#### [Data shown]

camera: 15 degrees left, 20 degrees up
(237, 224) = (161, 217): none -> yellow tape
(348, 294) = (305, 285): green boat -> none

* * *

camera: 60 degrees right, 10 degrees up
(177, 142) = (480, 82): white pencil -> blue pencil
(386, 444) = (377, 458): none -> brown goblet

---

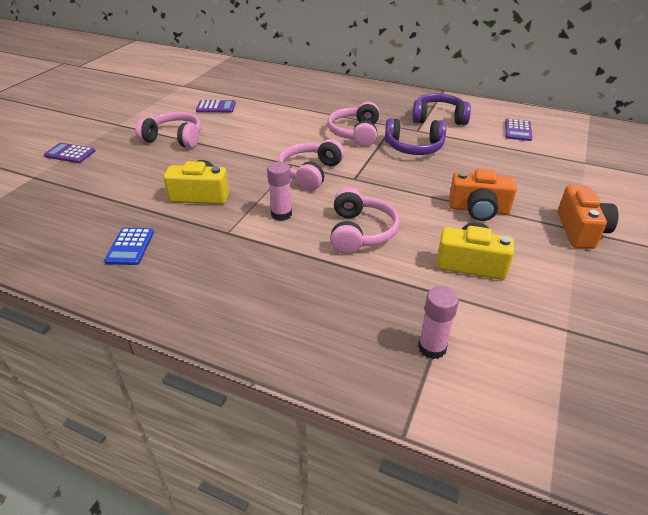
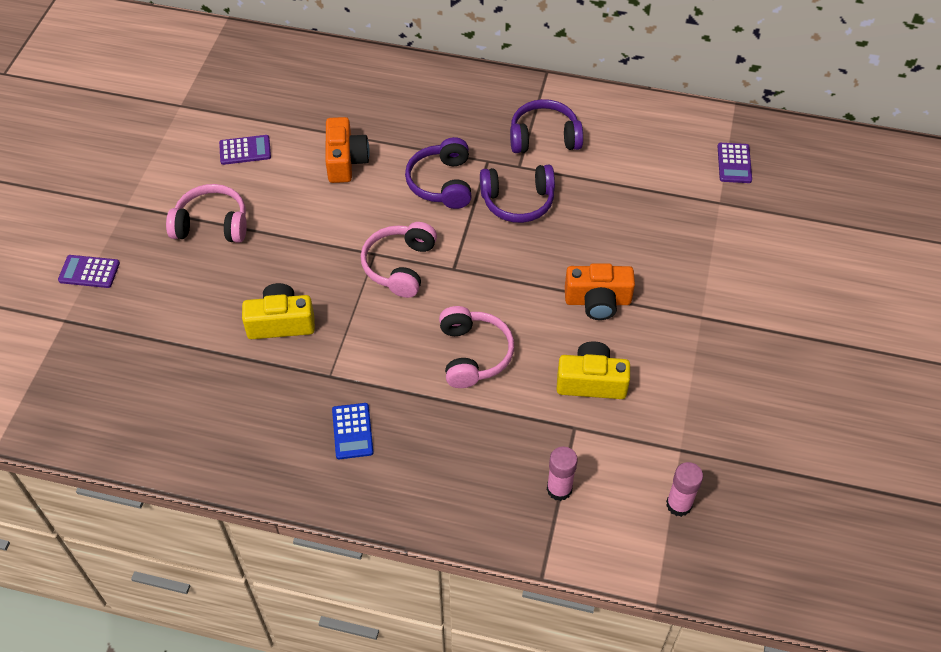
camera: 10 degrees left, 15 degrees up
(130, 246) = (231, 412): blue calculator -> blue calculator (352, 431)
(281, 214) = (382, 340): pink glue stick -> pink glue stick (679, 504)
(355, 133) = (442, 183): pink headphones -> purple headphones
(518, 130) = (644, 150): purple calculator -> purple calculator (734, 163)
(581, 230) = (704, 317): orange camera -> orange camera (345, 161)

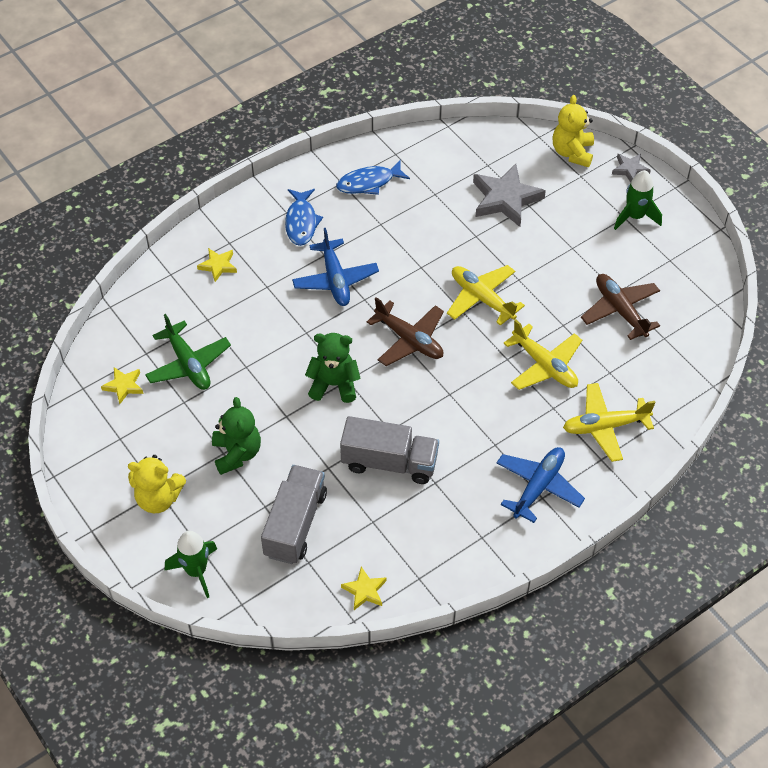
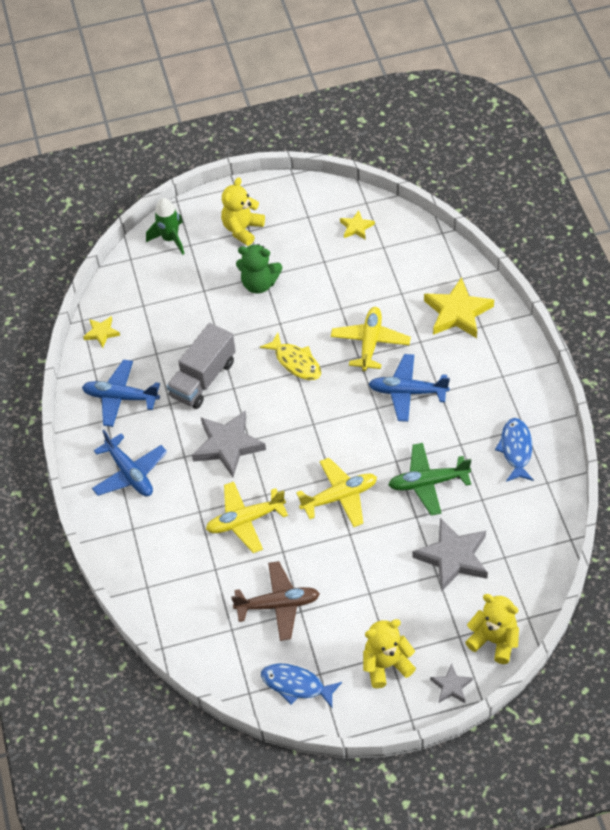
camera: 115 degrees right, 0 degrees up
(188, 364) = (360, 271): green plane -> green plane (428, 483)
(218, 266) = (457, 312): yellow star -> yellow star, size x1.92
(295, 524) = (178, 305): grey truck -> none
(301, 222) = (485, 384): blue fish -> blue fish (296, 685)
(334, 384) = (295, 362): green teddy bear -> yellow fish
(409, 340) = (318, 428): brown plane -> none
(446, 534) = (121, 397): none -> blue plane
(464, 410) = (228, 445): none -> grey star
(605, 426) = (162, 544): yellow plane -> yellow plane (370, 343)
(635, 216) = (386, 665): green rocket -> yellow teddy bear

#### [Task to complete]
Everything from the line containing "(177, 142) = (480, 82): white" through the line containing "(386, 444) = (377, 458): none -> brown goblet" in the material above should be retyped exactly, both ends included, and nothing more.

#### [Answer to the problem]
(177, 142) = (480, 82): white pencil -> blue pencil
(386, 444) = (377, 458): none -> brown goblet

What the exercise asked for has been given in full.